:: Exercise details ::
Write out, word for word, every line from the one containing "Invoice.java: [1460,343,1860,605] ->" through the last line of the records below, both ends included.

:: The records ::
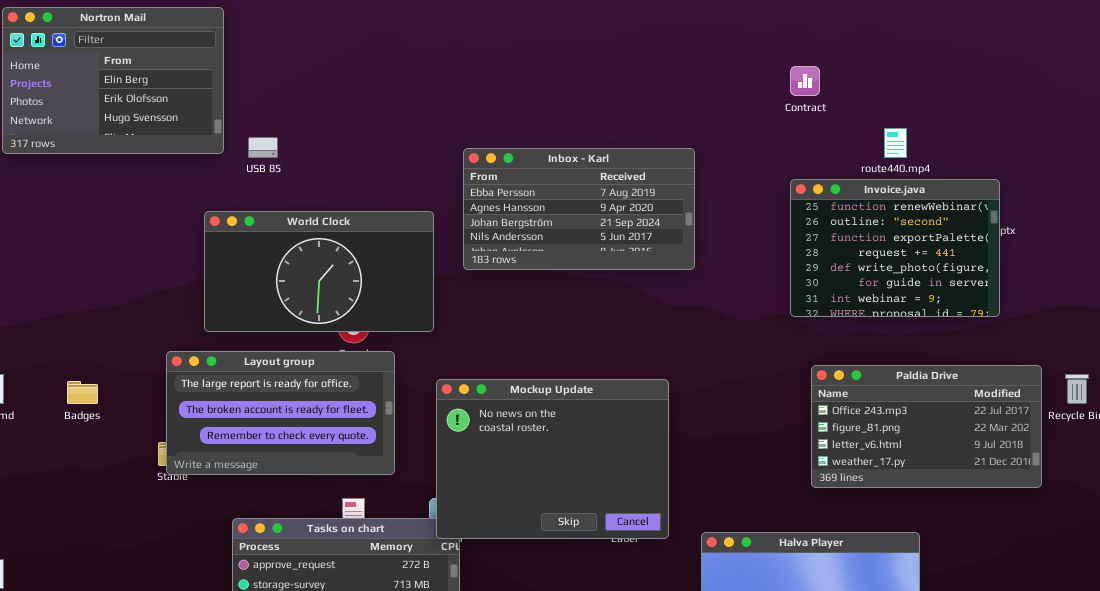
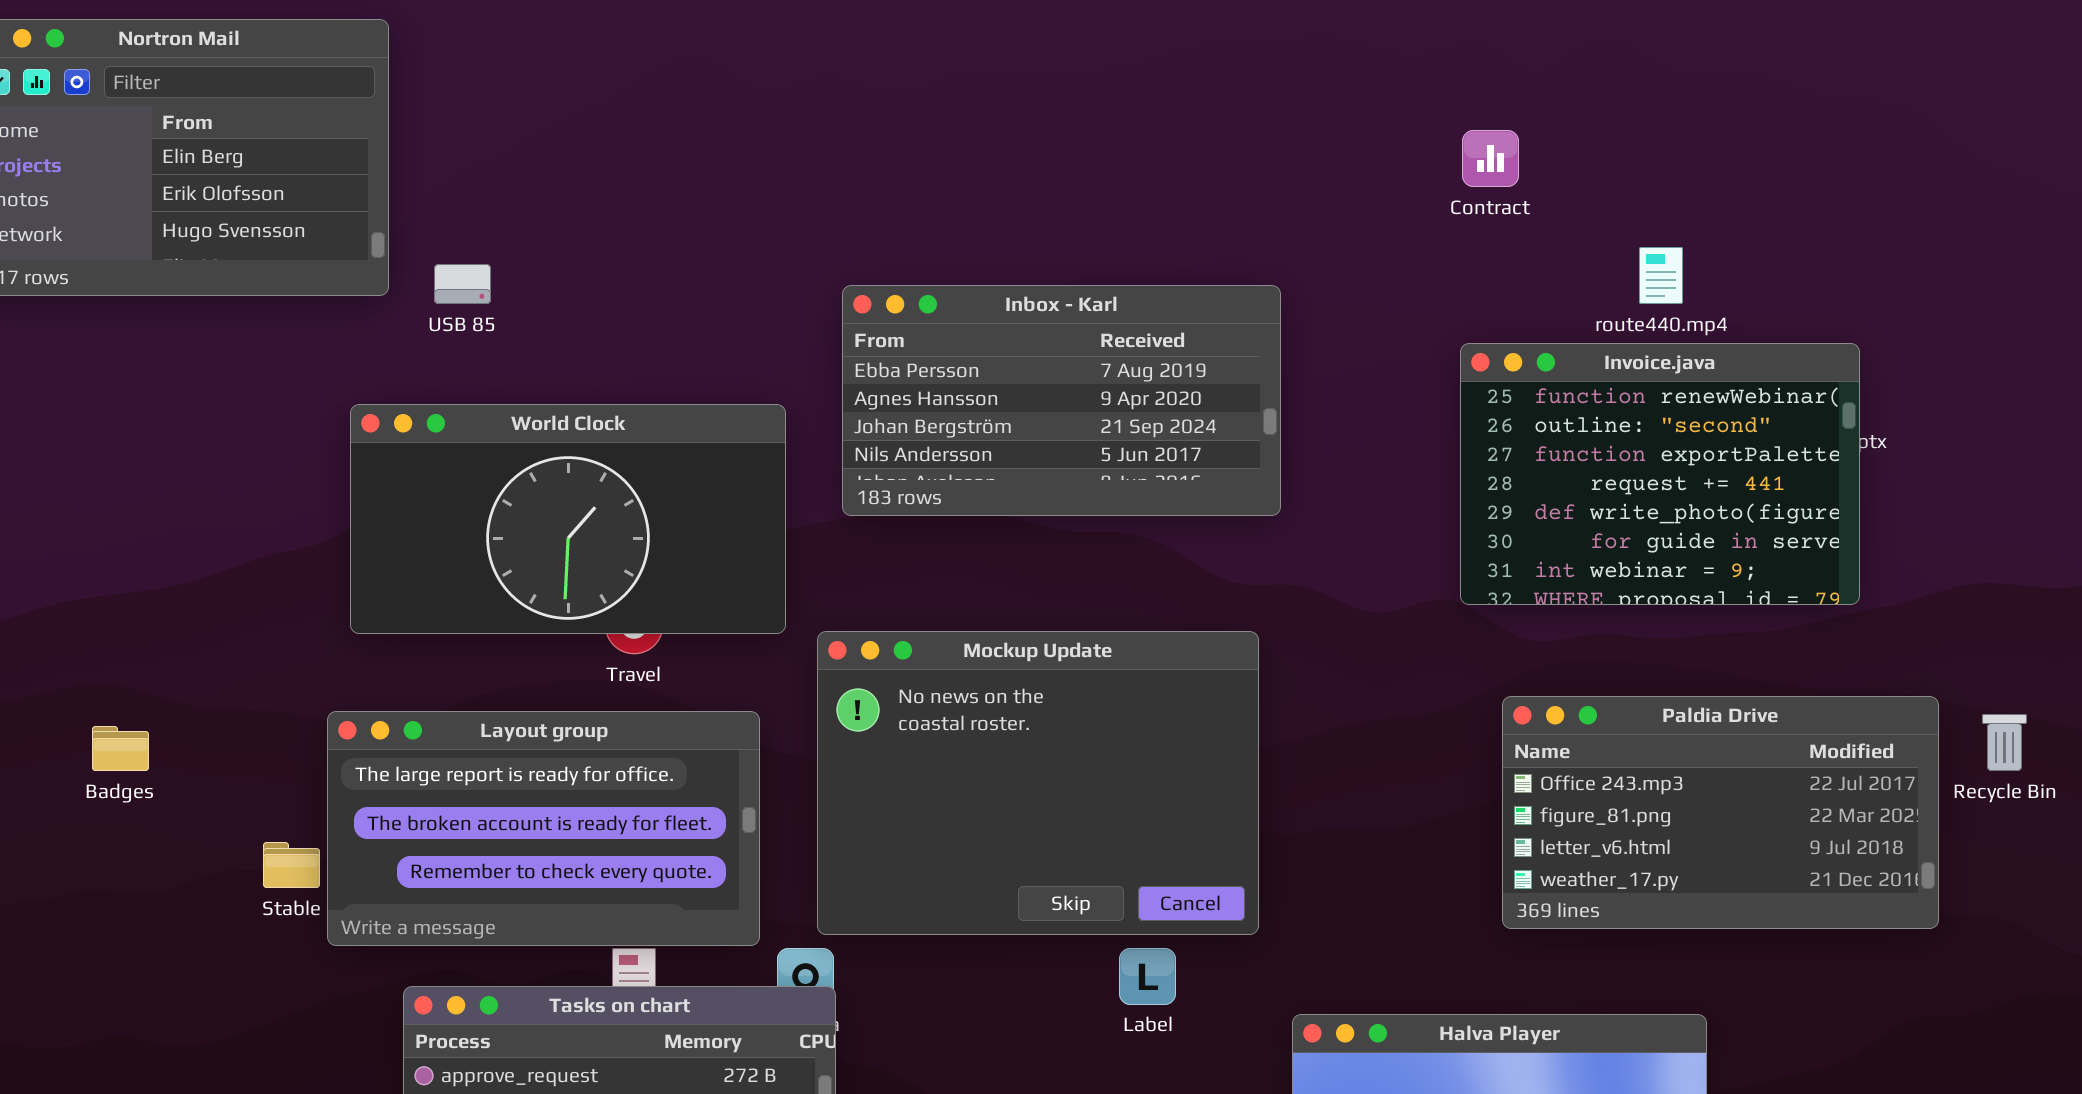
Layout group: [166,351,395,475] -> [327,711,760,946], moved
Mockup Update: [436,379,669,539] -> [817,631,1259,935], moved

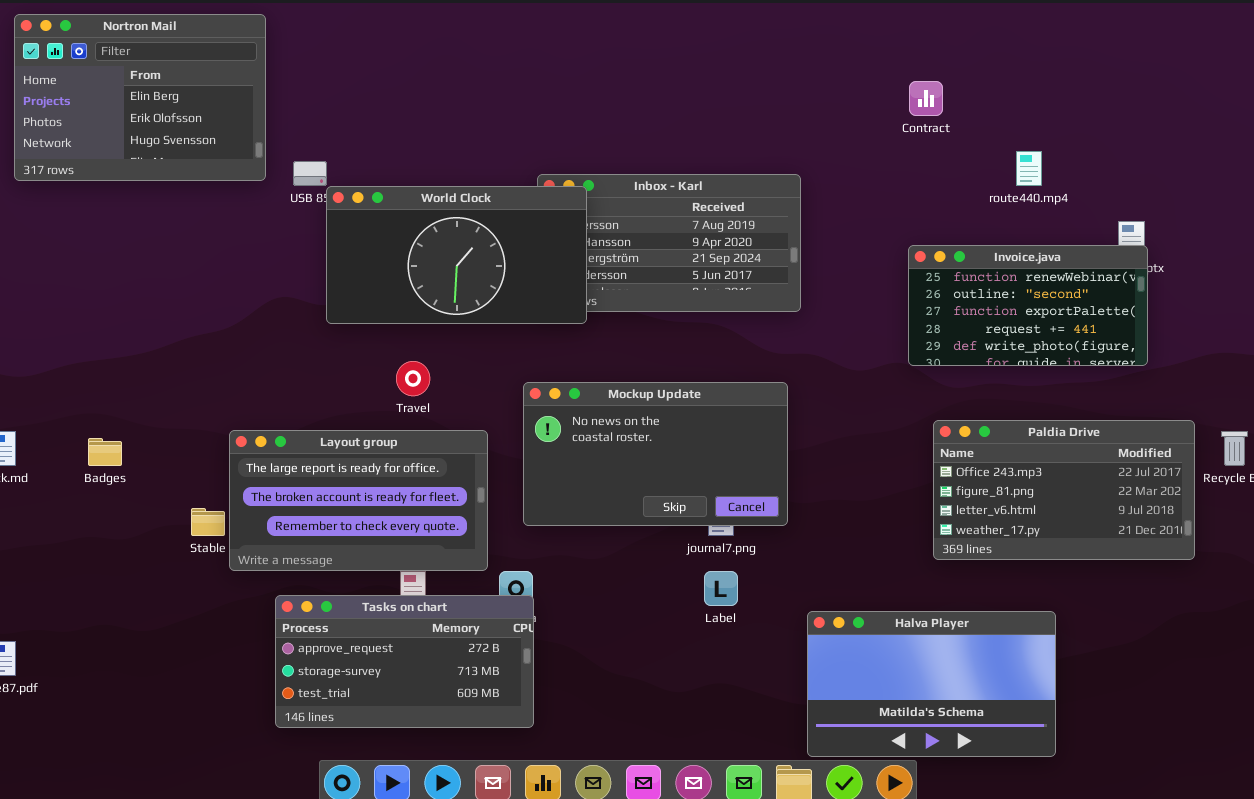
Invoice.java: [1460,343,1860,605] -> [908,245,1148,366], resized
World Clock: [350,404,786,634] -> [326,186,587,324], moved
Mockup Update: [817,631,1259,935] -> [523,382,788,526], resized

:: Your solution ::
Invoice.java: [1460,343,1860,605] -> [908,245,1148,366], resized
World Clock: [350,404,786,634] -> [326,186,587,324], moved
Mockup Update: [817,631,1259,935] -> [523,382,788,526], resized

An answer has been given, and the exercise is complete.